YOUR GOAL:
When the word "plus" shows up in a line of the records below, copy that line.

SOURCE MATERIAL:
##########
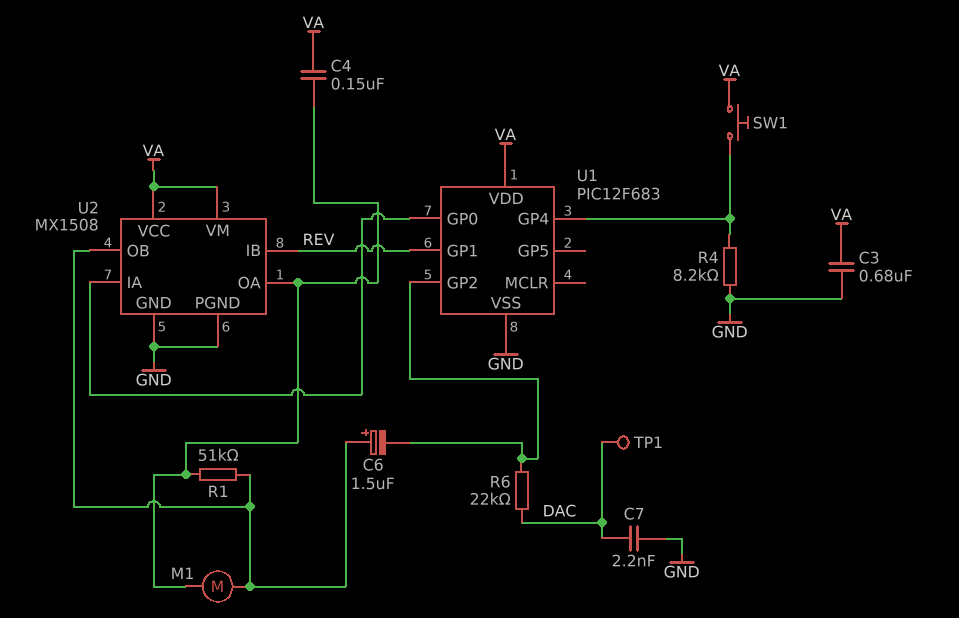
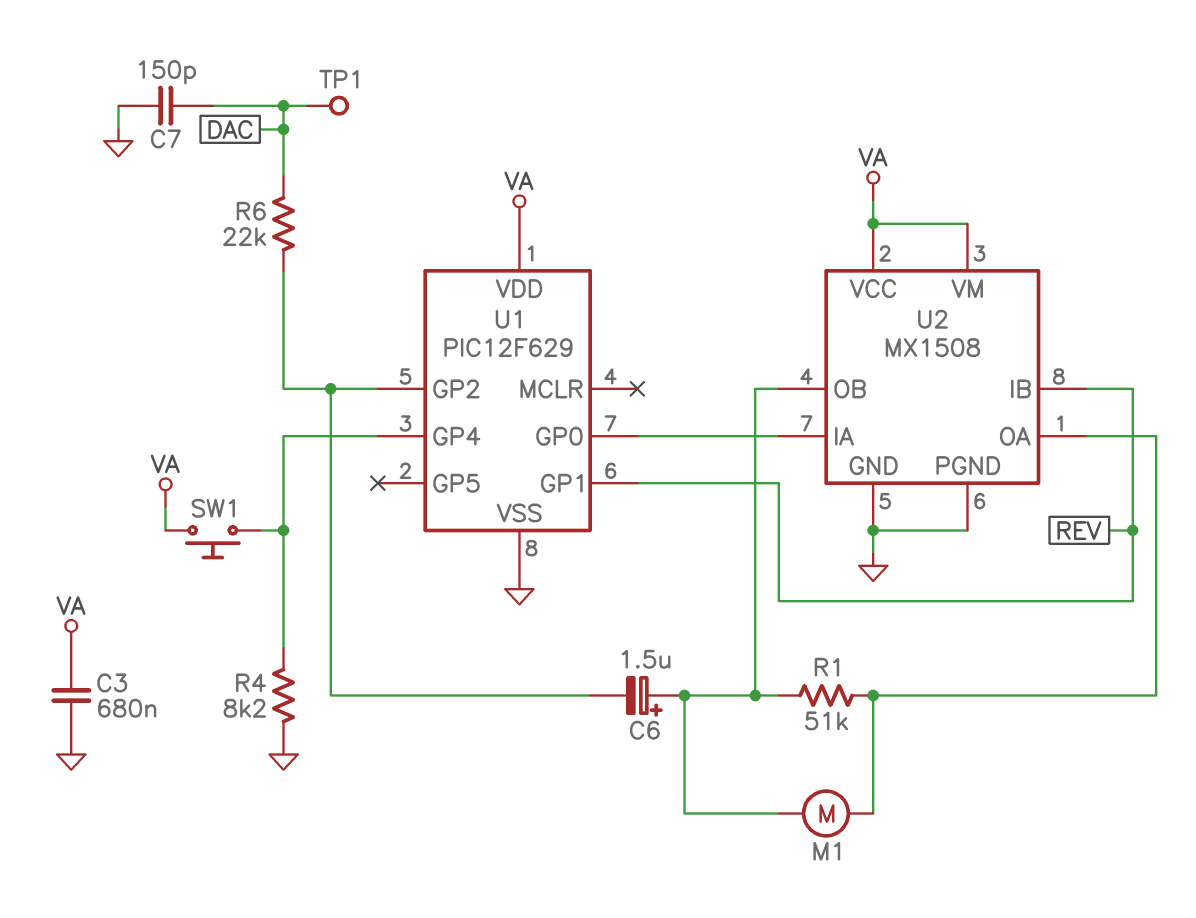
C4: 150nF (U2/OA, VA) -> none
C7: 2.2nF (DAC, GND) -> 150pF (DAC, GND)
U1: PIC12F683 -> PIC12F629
##########
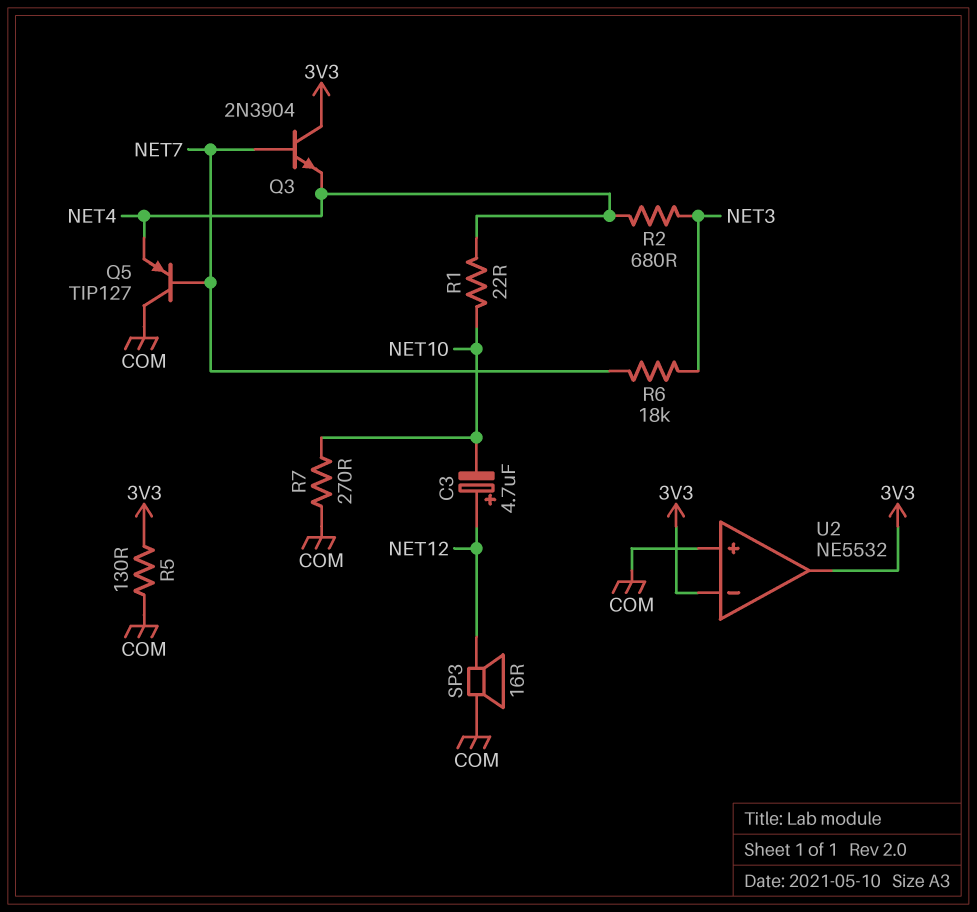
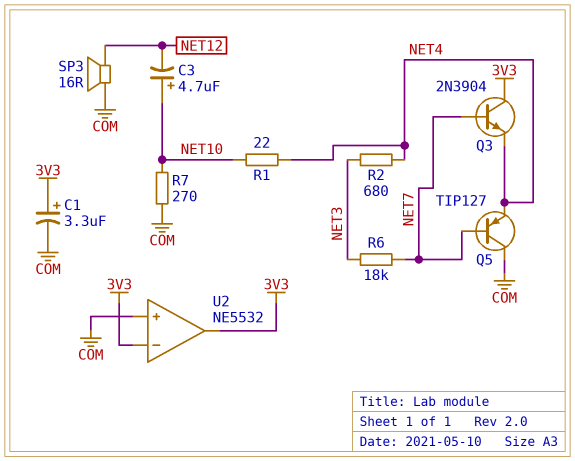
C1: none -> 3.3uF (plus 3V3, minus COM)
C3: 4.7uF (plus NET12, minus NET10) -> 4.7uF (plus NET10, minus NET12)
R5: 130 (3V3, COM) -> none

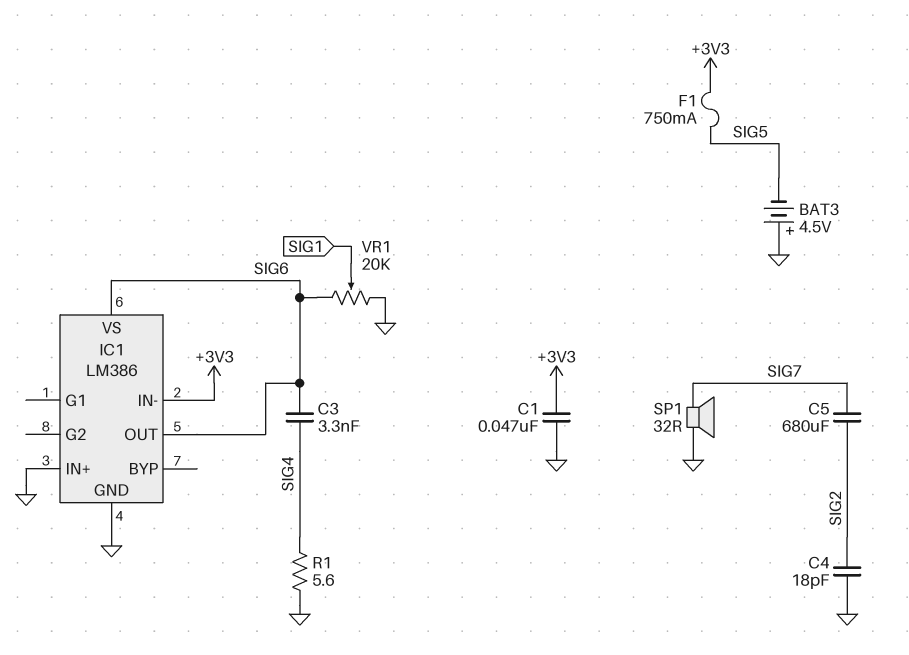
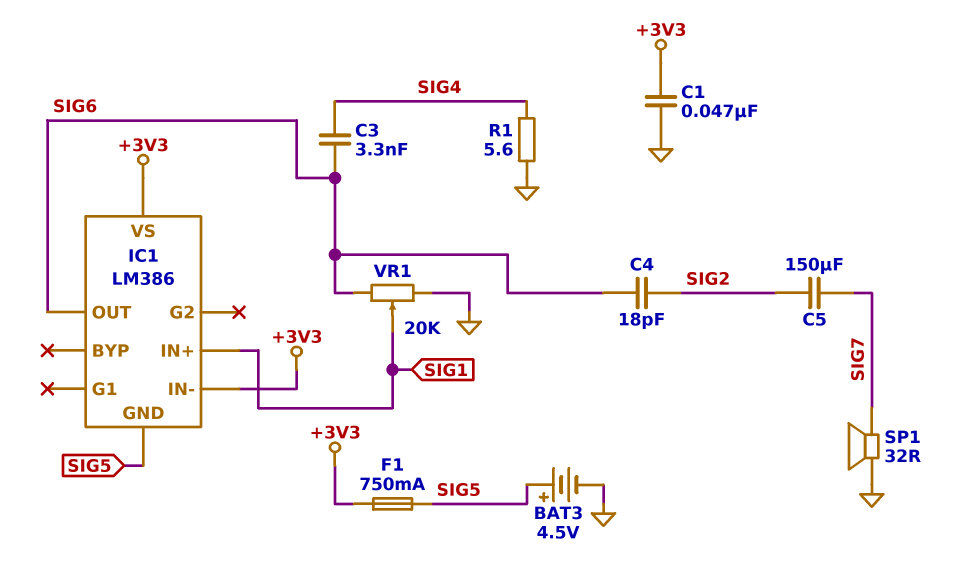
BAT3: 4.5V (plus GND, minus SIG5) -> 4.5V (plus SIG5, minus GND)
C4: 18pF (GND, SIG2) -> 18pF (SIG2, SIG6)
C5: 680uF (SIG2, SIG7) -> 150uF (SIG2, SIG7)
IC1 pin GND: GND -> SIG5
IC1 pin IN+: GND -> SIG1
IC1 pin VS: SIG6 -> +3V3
##########
YOUR SOLUTION:
C1: none -> 3.3uF (plus 3V3, minus COM)
C3: 4.7uF (plus NET12, minus NET10) -> 4.7uF (plus NET10, minus NET12)
BAT3: 4.5V (plus GND, minus SIG5) -> 4.5V (plus SIG5, minus GND)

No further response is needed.